Challenge ▸ Render every line of the items below as a Markdown table with two columns, No. and Entry, numbering the rows consecutively and omitting blank lines. Leave the pictures out.

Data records
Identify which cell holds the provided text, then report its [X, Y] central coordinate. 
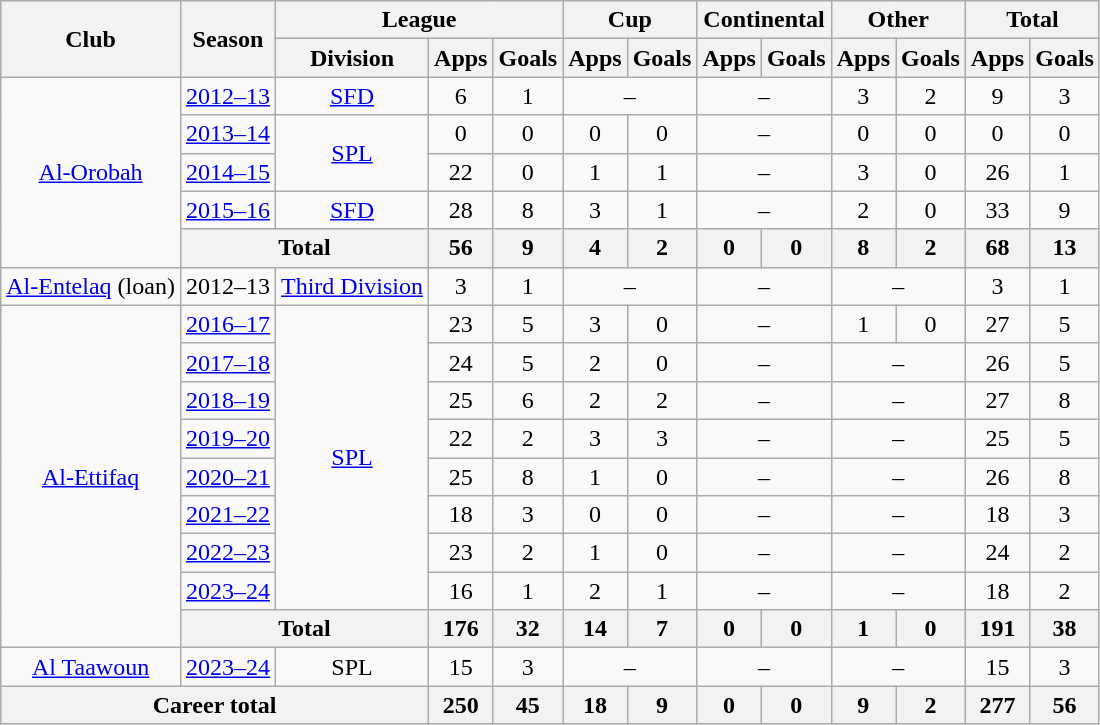
Division [352, 58]
28 [461, 210]
Season [228, 39]
Club [91, 39]
191 [997, 629]
Cup [630, 20]
2016–17 [228, 324]
Continental [764, 20]
Al-Ettifaq [91, 476]
2019–20 [228, 438]
2021–22 [228, 515]
14 [595, 629]
2013–14 [228, 134]
2017–18 [228, 362]
176 [461, 629]
Al-Entelaq (loan) [91, 286]
38 [1065, 629]
2022–23 [228, 553]
7 [662, 629]
32 [528, 629]
13 [1065, 248]
2014–15 [228, 172]
League [418, 20]
2020–21 [228, 477]
68 [997, 248]
277 [997, 705]
4 [595, 248]
Career total [215, 705]
2018–19 [228, 400]
250 [461, 705]
Al-Orobah [91, 172]
Al Taawoun [91, 667]
Other [898, 20]
45 [528, 705]
2015–16 [228, 210]
16 [461, 591]
Third Division [352, 286]
33 [997, 210]
Search for the cell housing the specified text and yield its (X, Y) center coordinate. 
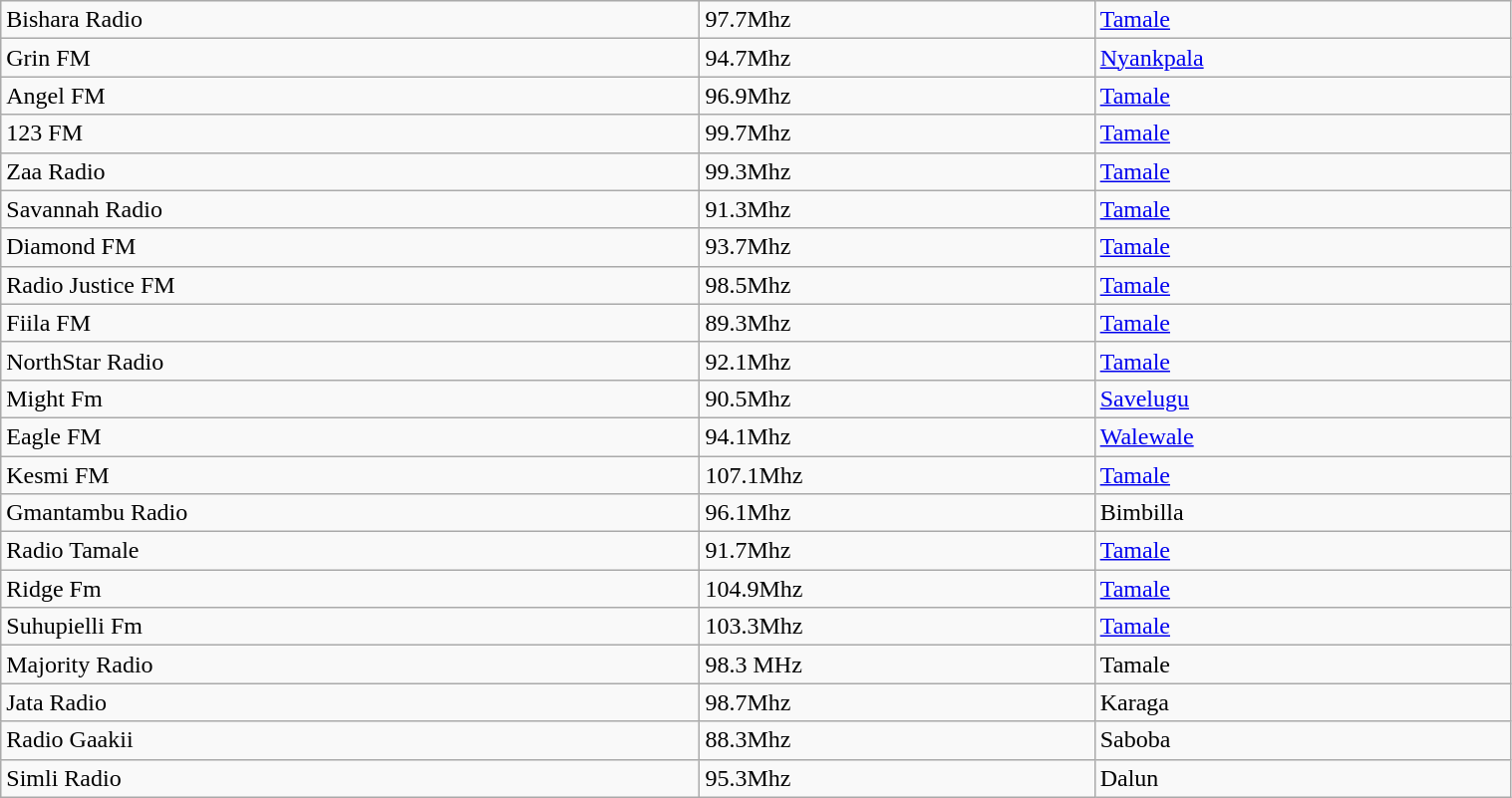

Worked answer ▸
| No. | Entry |
|---|---|
| 1 | Identify which cell holds the provided text, then report its [X, Y] central coordinate.  |
| 2 | Division [352, 58] |
| 3 | 28 [461, 210] |
| 4 | Season [228, 39] |
| 5 | Club [91, 39] |
| 6 | 191 [997, 629] |
| 7 | Cup [630, 20] |
| 8 | 2016–17 [228, 324] |
| 9 | Continental [764, 20] |
| 10 | Al-Ettifaq [91, 476] |
| 11 | 2019–20 [228, 438] |
| 12 | 2021–22 [228, 515] |
| 13 | 14 [595, 629] |
| 14 | 2013–14 [228, 134] |
| 15 | 2017–18 [228, 362] |
| 16 | 176 [461, 629] |
| 17 | Al-Entelaq (loan) [91, 286] |
| 18 | 38 [1065, 629] |
| 19 | 2022–23 [228, 553] |
| 20 | 7 [662, 629] |
| 21 | 32 [528, 629] |
| 22 | 13 [1065, 248] |
| 23 | 2014–15 [228, 172] |
| 24 | League [418, 20] |
| 25 | 2020–21 [228, 477] |
| 26 | 68 [997, 248] |
| 27 | 277 [997, 705] |
| 28 | 4 [595, 248] |
| 29 | Career total [215, 705] |
| 30 | 2018–19 [228, 400] |
| 31 | 250 [461, 705] |
| 32 | Al-Orobah [91, 172] |
| 33 | Al Taawoun [91, 667] |
| 34 | Other [898, 20] |
| 35 | 45 [528, 705] |
| 36 | 2015–16 [228, 210] |
| 37 | 16 [461, 591] |
| 38 | Third Division [352, 286] |
| 39 | 33 [997, 210] |
| 40 | Search for the cell housing the specified text and yield its (X, Y) center coordinate.  |